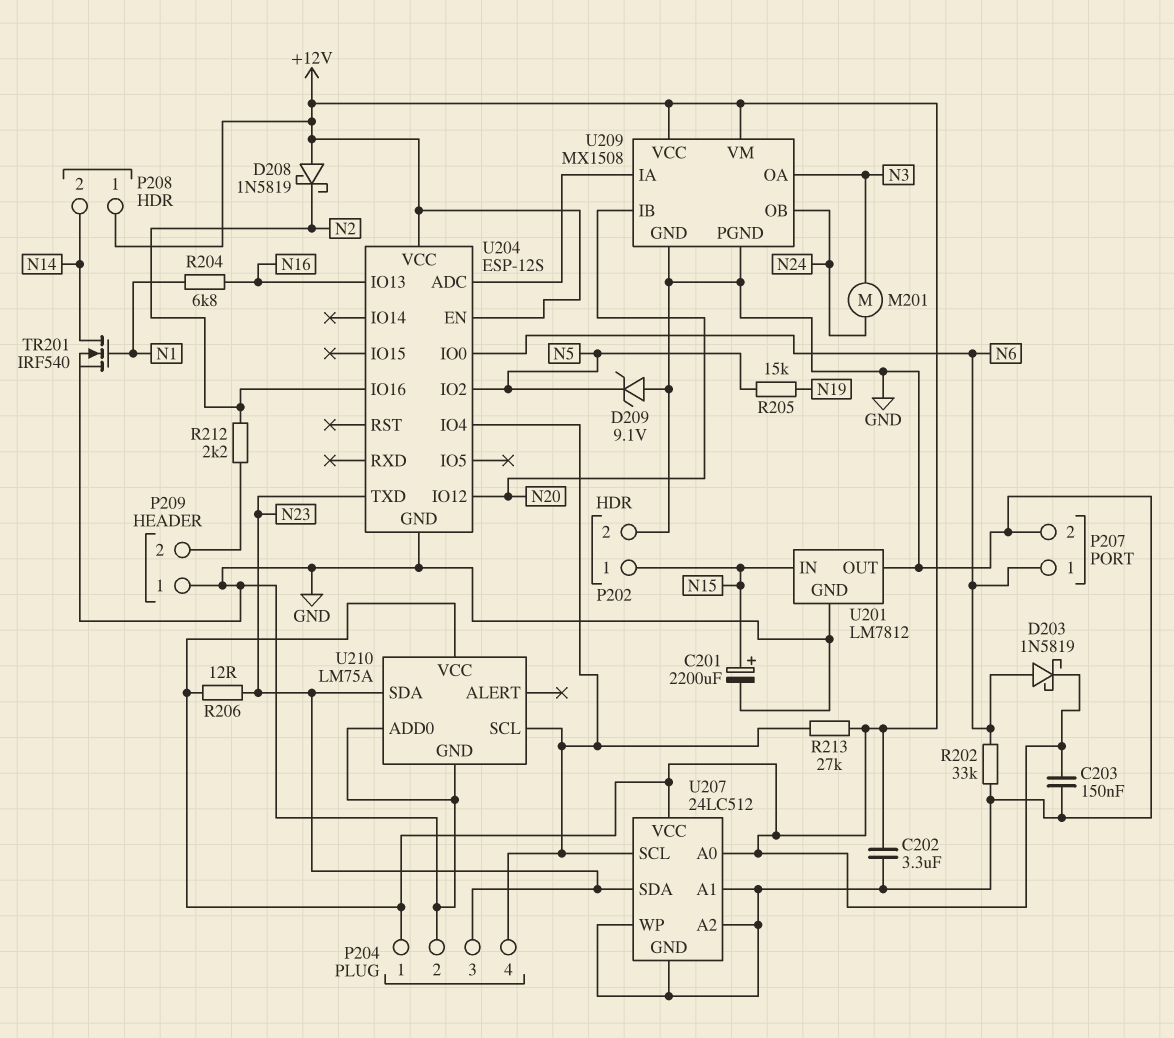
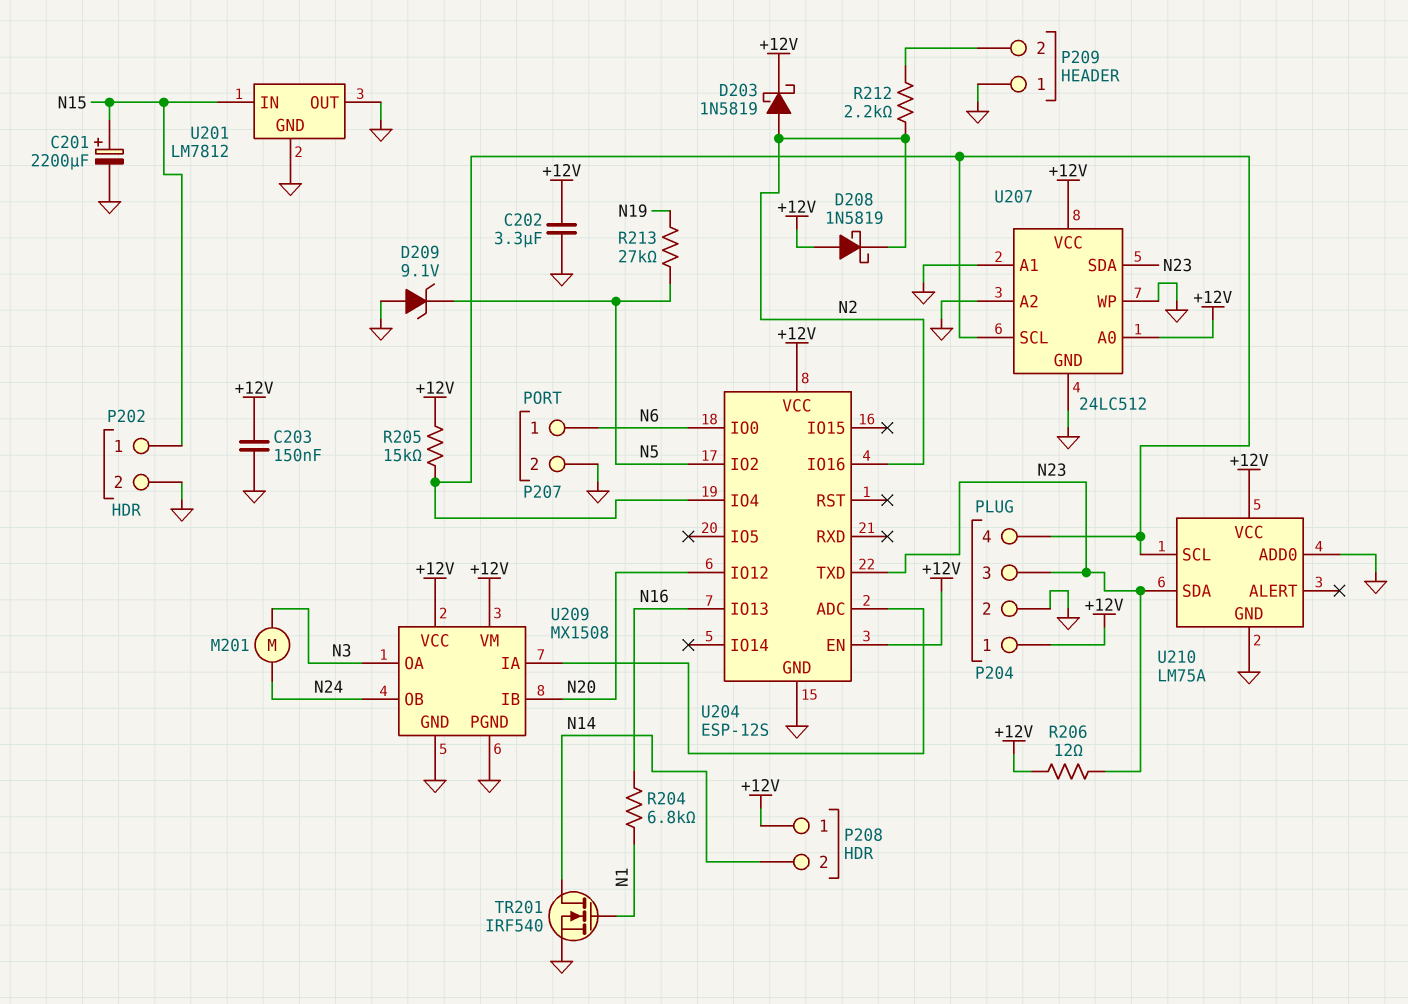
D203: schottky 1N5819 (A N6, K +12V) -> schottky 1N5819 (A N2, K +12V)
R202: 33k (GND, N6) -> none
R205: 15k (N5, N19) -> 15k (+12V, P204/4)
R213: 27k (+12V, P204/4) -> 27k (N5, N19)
==
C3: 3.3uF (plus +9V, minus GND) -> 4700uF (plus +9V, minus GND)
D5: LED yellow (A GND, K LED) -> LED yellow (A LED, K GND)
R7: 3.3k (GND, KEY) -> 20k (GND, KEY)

Task details -> What do the lines above say from the one containing "R202: 33k (GND, N6) -> none" down to the one containing "R213: 27k (+12V, P204/4) -> 27k (N5, N19)"? Return them exactly, both end lines included, and only them.

Worked solution ->
R202: 33k (GND, N6) -> none
R205: 15k (N5, N19) -> 15k (+12V, P204/4)
R213: 27k (+12V, P204/4) -> 27k (N5, N19)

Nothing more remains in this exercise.